### DIRECTION
Repeat the following lines word for word, keeping every line as it is.

### STORED DATA
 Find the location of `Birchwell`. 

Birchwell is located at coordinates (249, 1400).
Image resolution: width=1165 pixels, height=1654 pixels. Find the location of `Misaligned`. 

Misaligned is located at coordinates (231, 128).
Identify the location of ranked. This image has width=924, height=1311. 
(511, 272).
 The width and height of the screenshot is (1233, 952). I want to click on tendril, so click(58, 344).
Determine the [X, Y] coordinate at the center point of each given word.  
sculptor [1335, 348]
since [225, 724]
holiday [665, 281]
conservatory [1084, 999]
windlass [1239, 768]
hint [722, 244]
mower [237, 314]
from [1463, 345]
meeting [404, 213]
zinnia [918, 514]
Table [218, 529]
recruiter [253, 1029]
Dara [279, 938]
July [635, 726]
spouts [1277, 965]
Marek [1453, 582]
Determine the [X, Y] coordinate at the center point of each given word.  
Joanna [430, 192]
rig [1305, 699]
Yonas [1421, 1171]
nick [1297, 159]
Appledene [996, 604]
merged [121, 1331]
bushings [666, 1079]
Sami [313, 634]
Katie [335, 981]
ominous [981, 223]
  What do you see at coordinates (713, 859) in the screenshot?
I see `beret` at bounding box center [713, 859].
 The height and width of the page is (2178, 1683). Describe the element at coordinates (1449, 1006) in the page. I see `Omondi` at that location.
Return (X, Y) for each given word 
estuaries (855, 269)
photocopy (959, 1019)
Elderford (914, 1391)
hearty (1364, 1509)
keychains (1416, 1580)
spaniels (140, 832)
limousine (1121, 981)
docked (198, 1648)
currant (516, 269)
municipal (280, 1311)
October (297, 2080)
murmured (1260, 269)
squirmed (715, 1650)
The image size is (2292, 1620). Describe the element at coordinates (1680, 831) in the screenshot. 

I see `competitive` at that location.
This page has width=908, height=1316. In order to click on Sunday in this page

### FULL RESPONSE
 Find the location of `Birchwell`. 

Birchwell is located at coordinates (249, 1400).
Image resolution: width=1165 pixels, height=1654 pixels. Find the location of `Misaligned`. 

Misaligned is located at coordinates (231, 128).
Identify the location of ranked. This image has width=924, height=1311. 
(511, 272).
 The width and height of the screenshot is (1233, 952). I want to click on tendril, so click(58, 344).
Determine the [X, Y] coordinate at the center point of each given word.  
sculptor [1335, 348]
since [225, 724]
holiday [665, 281]
conservatory [1084, 999]
windlass [1239, 768]
hint [722, 244]
mower [237, 314]
from [1463, 345]
meeting [404, 213]
zinnia [918, 514]
Table [218, 529]
recruiter [253, 1029]
Dara [279, 938]
July [635, 726]
spouts [1277, 965]
Marek [1453, 582]
Determine the [X, Y] coordinate at the center point of each given word.  
Joanna [430, 192]
rig [1305, 699]
Yonas [1421, 1171]
nick [1297, 159]
Appledene [996, 604]
merged [121, 1331]
bushings [666, 1079]
Sami [313, 634]
Katie [335, 981]
ominous [981, 223]
  What do you see at coordinates (713, 859) in the screenshot?
I see `beret` at bounding box center [713, 859].
 The height and width of the page is (2178, 1683). Describe the element at coordinates (1449, 1006) in the page. I see `Omondi` at that location.
Return (X, Y) for each given word 
estuaries (855, 269)
photocopy (959, 1019)
Elderford (914, 1391)
hearty (1364, 1509)
keychains (1416, 1580)
spaniels (140, 832)
limousine (1121, 981)
docked (198, 1648)
currant (516, 269)
municipal (280, 1311)
October (297, 2080)
murmured (1260, 269)
squirmed (715, 1650)
The image size is (2292, 1620). Describe the element at coordinates (1680, 831) in the screenshot. 

I see `competitive` at that location.
This page has width=908, height=1316. In order to click on Sunday in this page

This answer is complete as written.